(Extracted material)

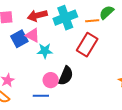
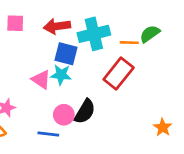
pink triangle: (32, 35) -> (41, 80), moved
blue square: (19, 39) -> (66, 54), moved, turned 36

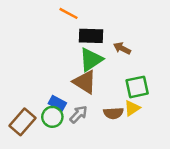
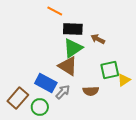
blue rectangle: (57, 103) -> (46, 83), size x1.5
yellow triangle: (132, 108) -> (124, 80), moved
green circle: (52, 117) -> (40, 107), moved

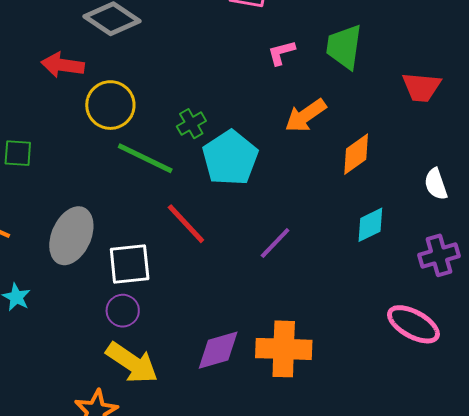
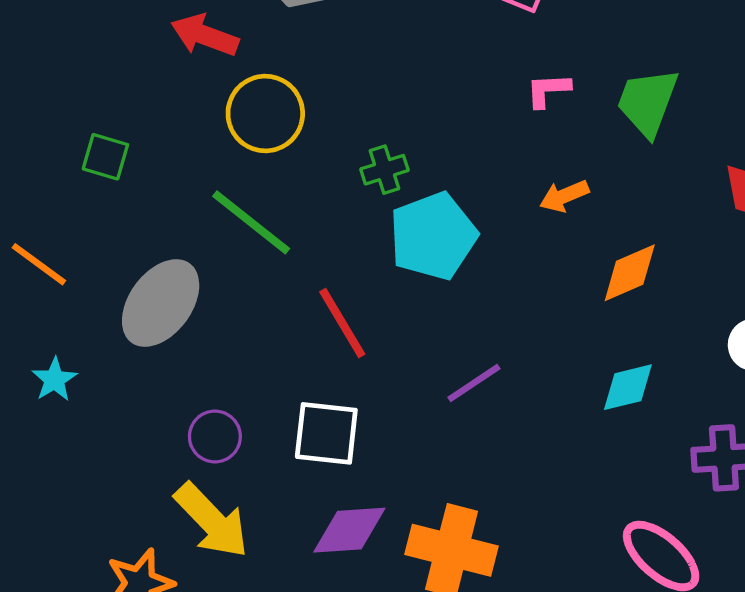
orange arrow: (305, 116) -> (564, 196), size x0.7
green line: (145, 158) -> (251, 222), moved
white square: (130, 264) -> (326, 433), moved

(End Extracted material)

Give the data again word for word, without pictures.

pink triangle: (32, 35) -> (41, 80), moved
blue square: (19, 39) -> (66, 54), moved, turned 36

blue rectangle: (57, 103) -> (46, 83), size x1.5
yellow triangle: (132, 108) -> (124, 80), moved
green circle: (52, 117) -> (40, 107), moved

orange arrow: (305, 116) -> (564, 196), size x0.7
green line: (145, 158) -> (251, 222), moved
white square: (130, 264) -> (326, 433), moved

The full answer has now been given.